Exercise requirements: Everything in the listing below should be repeated exactly.

Material provided:
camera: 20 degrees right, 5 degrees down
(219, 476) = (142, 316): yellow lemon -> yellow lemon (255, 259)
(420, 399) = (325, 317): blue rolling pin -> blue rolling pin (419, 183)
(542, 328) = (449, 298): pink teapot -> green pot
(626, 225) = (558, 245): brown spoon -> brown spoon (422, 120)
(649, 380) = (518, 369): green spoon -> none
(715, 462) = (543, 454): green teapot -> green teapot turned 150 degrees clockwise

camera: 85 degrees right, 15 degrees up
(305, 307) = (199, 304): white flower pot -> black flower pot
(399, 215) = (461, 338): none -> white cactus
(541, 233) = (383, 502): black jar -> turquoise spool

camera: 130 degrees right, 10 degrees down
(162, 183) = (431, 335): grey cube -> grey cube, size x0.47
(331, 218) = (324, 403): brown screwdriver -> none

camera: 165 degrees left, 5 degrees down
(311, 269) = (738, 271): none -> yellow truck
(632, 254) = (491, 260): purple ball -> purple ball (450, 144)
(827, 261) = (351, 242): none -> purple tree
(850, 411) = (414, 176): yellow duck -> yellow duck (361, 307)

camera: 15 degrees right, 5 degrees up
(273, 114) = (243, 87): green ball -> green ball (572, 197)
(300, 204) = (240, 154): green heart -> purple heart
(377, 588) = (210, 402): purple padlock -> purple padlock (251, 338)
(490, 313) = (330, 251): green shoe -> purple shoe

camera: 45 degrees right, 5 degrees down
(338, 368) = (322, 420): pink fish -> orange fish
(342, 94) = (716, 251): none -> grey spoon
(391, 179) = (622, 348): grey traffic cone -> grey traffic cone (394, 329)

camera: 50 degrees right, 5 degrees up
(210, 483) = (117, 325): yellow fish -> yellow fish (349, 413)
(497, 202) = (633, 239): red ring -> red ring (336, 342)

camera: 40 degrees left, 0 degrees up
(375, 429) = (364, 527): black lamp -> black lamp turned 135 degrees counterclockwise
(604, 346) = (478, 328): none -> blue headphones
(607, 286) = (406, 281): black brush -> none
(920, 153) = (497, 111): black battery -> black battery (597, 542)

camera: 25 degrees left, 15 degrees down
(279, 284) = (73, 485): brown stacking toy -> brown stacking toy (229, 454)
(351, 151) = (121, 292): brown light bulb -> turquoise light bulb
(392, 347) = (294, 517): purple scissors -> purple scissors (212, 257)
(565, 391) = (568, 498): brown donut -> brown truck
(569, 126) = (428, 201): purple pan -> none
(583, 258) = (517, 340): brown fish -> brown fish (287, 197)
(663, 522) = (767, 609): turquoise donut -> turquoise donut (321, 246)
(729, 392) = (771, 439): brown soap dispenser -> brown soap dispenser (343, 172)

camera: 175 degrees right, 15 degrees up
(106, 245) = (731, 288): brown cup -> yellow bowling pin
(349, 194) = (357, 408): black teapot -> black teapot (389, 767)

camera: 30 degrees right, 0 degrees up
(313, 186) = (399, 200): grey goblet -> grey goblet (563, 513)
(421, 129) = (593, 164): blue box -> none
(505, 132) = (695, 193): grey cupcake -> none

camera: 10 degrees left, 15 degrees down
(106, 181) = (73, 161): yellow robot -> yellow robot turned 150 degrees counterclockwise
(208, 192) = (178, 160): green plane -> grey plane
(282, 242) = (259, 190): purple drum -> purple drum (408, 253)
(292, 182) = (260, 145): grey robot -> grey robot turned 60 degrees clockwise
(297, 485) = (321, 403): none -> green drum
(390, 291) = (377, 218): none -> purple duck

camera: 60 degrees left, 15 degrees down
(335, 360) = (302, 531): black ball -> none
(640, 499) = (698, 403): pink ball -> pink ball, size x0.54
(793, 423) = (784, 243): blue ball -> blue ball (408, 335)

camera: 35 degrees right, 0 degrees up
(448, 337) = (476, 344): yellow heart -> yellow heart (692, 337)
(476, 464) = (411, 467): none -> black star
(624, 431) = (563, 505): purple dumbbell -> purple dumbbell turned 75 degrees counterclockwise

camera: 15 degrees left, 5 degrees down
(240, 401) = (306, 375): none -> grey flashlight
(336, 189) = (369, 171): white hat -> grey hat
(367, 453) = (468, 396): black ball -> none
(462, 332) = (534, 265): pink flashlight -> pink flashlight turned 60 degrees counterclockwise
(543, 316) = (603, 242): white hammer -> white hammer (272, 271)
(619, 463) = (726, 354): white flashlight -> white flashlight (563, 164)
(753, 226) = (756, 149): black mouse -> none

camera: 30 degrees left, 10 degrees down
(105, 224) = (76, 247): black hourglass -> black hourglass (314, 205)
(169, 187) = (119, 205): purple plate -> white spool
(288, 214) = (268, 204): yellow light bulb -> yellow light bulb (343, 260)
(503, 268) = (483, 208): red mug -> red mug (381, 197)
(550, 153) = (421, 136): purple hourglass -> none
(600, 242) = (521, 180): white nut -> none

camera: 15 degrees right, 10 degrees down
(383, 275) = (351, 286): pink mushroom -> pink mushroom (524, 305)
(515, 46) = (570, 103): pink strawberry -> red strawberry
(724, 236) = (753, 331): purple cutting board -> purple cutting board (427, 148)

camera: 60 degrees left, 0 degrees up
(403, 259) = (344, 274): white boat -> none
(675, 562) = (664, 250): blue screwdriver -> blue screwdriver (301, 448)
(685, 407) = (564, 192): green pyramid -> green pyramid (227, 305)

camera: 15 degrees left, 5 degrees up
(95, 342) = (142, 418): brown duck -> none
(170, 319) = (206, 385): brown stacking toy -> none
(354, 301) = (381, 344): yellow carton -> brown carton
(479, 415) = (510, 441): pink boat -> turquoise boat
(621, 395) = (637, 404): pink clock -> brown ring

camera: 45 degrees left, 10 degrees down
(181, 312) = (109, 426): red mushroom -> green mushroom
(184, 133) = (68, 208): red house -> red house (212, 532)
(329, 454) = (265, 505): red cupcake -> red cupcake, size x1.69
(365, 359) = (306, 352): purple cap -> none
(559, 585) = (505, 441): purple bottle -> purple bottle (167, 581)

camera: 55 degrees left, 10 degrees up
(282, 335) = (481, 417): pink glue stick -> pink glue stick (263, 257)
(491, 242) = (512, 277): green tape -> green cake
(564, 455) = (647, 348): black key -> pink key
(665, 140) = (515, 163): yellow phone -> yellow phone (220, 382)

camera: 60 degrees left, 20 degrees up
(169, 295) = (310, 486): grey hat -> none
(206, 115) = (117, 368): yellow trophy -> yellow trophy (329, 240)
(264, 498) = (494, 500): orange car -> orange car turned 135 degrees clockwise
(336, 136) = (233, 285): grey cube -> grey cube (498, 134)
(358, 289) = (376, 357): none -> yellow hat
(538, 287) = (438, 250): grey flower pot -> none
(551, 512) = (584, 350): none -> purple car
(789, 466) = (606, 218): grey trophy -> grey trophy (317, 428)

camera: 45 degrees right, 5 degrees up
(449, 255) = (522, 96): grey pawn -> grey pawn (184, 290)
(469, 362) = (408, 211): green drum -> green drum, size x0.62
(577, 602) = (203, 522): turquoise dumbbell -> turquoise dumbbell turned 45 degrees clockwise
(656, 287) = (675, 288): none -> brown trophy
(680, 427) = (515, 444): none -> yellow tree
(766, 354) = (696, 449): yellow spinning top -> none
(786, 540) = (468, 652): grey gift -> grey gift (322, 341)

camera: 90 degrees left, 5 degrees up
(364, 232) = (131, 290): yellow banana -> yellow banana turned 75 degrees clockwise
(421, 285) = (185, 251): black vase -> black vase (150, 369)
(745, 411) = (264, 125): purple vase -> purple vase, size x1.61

Response:
camera: 20 degrees right, 5 degrees down
(219, 476) = (142, 316): yellow lemon -> yellow lemon (255, 259)
(420, 399) = (325, 317): blue rolling pin -> blue rolling pin (419, 183)
(542, 328) = (449, 298): pink teapot -> green pot
(626, 225) = (558, 245): brown spoon -> brown spoon (422, 120)
(649, 380) = (518, 369): green spoon -> none
(715, 462) = (543, 454): green teapot -> green teapot turned 150 degrees clockwise

camera: 85 degrees right, 15 degrees up
(305, 307) = (199, 304): white flower pot -> black flower pot
(399, 215) = (461, 338): none -> white cactus
(541, 233) = (383, 502): black jar -> turquoise spool

camera: 130 degrees right, 10 degrees down
(162, 183) = (431, 335): grey cube -> grey cube, size x0.47
(331, 218) = (324, 403): brown screwdriver -> none

camera: 165 degrees left, 5 degrees down
(311, 269) = (738, 271): none -> yellow truck
(632, 254) = (491, 260): purple ball -> purple ball (450, 144)
(827, 261) = (351, 242): none -> purple tree
(850, 411) = (414, 176): yellow duck -> yellow duck (361, 307)

camera: 15 degrees right, 5 degrees up
(273, 114) = (243, 87): green ball -> green ball (572, 197)
(300, 204) = (240, 154): green heart -> purple heart
(377, 588) = (210, 402): purple padlock -> purple padlock (251, 338)
(490, 313) = (330, 251): green shoe -> purple shoe

camera: 45 degrees right, 5 degrees down
(338, 368) = (322, 420): pink fish -> orange fish
(342, 94) = (716, 251): none -> grey spoon
(391, 179) = (622, 348): grey traffic cone -> grey traffic cone (394, 329)

camera: 50 degrees right, 5 degrees up
(210, 483) = (117, 325): yellow fish -> yellow fish (349, 413)
(497, 202) = (633, 239): red ring -> red ring (336, 342)

camera: 40 degrees left, 0 degrees up
(375, 429) = (364, 527): black lamp -> black lamp turned 135 degrees counterclockwise
(604, 346) = (478, 328): none -> blue headphones
(607, 286) = (406, 281): black brush -> none
(920, 153) = (497, 111): black battery -> black battery (597, 542)

camera: 25 degrees left, 15 degrees down
(279, 284) = (73, 485): brown stacking toy -> brown stacking toy (229, 454)
(351, 151) = (121, 292): brown light bulb -> turquoise light bulb
(392, 347) = (294, 517): purple scissors -> purple scissors (212, 257)
(565, 391) = (568, 498): brown donut -> brown truck
(569, 126) = (428, 201): purple pan -> none
(583, 258) = (517, 340): brown fish -> brown fish (287, 197)
(663, 522) = (767, 609): turquoise donut -> turquoise donut (321, 246)
(729, 392) = (771, 439): brown soap dispenser -> brown soap dispenser (343, 172)

camera: 175 degrees right, 15 degrees up
(106, 245) = (731, 288): brown cup -> yellow bowling pin
(349, 194) = (357, 408): black teapot -> black teapot (389, 767)

camera: 30 degrees right, 0 degrees up
(313, 186) = (399, 200): grey goblet -> grey goblet (563, 513)
(421, 129) = (593, 164): blue box -> none
(505, 132) = (695, 193): grey cupcake -> none

camera: 10 degrees left, 15 degrees down
(106, 181) = (73, 161): yellow robot -> yellow robot turned 150 degrees counterclockwise
(208, 192) = (178, 160): green plane -> grey plane
(282, 242) = (259, 190): purple drum -> purple drum (408, 253)
(292, 182) = (260, 145): grey robot -> grey robot turned 60 degrees clockwise
(297, 485) = (321, 403): none -> green drum
(390, 291) = (377, 218): none -> purple duck

camera: 60 degrees left, 15 degrees down
(335, 360) = (302, 531): black ball -> none
(640, 499) = (698, 403): pink ball -> pink ball, size x0.54
(793, 423) = (784, 243): blue ball -> blue ball (408, 335)

camera: 35 degrees right, 0 degrees up
(448, 337) = (476, 344): yellow heart -> yellow heart (692, 337)
(476, 464) = (411, 467): none -> black star
(624, 431) = (563, 505): purple dumbbell -> purple dumbbell turned 75 degrees counterclockwise

camera: 15 degrees left, 5 degrees down
(240, 401) = (306, 375): none -> grey flashlight
(336, 189) = (369, 171): white hat -> grey hat
(367, 453) = (468, 396): black ball -> none
(462, 332) = (534, 265): pink flashlight -> pink flashlight turned 60 degrees counterclockwise
(543, 316) = (603, 242): white hammer -> white hammer (272, 271)
(619, 463) = (726, 354): white flashlight -> white flashlight (563, 164)
(753, 226) = (756, 149): black mouse -> none

camera: 30 degrees left, 10 degrees down
(105, 224) = (76, 247): black hourglass -> black hourglass (314, 205)
(169, 187) = (119, 205): purple plate -> white spool
(288, 214) = (268, 204): yellow light bulb -> yellow light bulb (343, 260)
(503, 268) = (483, 208): red mug -> red mug (381, 197)
(550, 153) = (421, 136): purple hourglass -> none
(600, 242) = (521, 180): white nut -> none

camera: 15 degrees right, 10 degrees down
(383, 275) = (351, 286): pink mushroom -> pink mushroom (524, 305)
(515, 46) = (570, 103): pink strawberry -> red strawberry
(724, 236) = (753, 331): purple cutting board -> purple cutting board (427, 148)

camera: 60 degrees left, 0 degrees up
(403, 259) = (344, 274): white boat -> none
(675, 562) = (664, 250): blue screwdriver -> blue screwdriver (301, 448)
(685, 407) = (564, 192): green pyramid -> green pyramid (227, 305)

camera: 15 degrees left, 5 degrees up
(95, 342) = (142, 418): brown duck -> none
(170, 319) = (206, 385): brown stacking toy -> none
(354, 301) = (381, 344): yellow carton -> brown carton
(479, 415) = (510, 441): pink boat -> turquoise boat
(621, 395) = (637, 404): pink clock -> brown ring

camera: 45 degrees left, 10 degrees down
(181, 312) = (109, 426): red mushroom -> green mushroom
(184, 133) = (68, 208): red house -> red house (212, 532)
(329, 454) = (265, 505): red cupcake -> red cupcake, size x1.69
(365, 359) = (306, 352): purple cap -> none
(559, 585) = (505, 441): purple bottle -> purple bottle (167, 581)

camera: 55 degrees left, 10 degrees up
(282, 335) = (481, 417): pink glue stick -> pink glue stick (263, 257)
(491, 242) = (512, 277): green tape -> green cake
(564, 455) = (647, 348): black key -> pink key
(665, 140) = (515, 163): yellow phone -> yellow phone (220, 382)

camera: 60 degrees left, 20 degrees up
(169, 295) = (310, 486): grey hat -> none
(206, 115) = (117, 368): yellow trophy -> yellow trophy (329, 240)
(264, 498) = (494, 500): orange car -> orange car turned 135 degrees clockwise
(336, 136) = (233, 285): grey cube -> grey cube (498, 134)
(358, 289) = (376, 357): none -> yellow hat
(538, 287) = (438, 250): grey flower pot -> none
(551, 512) = (584, 350): none -> purple car
(789, 466) = (606, 218): grey trophy -> grey trophy (317, 428)

camera: 45 degrees right, 5 degrees up
(449, 255) = (522, 96): grey pawn -> grey pawn (184, 290)
(469, 362) = (408, 211): green drum -> green drum, size x0.62
(577, 602) = (203, 522): turquoise dumbbell -> turquoise dumbbell turned 45 degrees clockwise
(656, 287) = (675, 288): none -> brown trophy
(680, 427) = (515, 444): none -> yellow tree
(766, 354) = (696, 449): yellow spinning top -> none
(786, 540) = (468, 652): grey gift -> grey gift (322, 341)

camera: 90 degrees left, 5 degrees up
(364, 232) = (131, 290): yellow banana -> yellow banana turned 75 degrees clockwise
(421, 285) = (185, 251): black vase -> black vase (150, 369)
(745, 411) = (264, 125): purple vase -> purple vase, size x1.61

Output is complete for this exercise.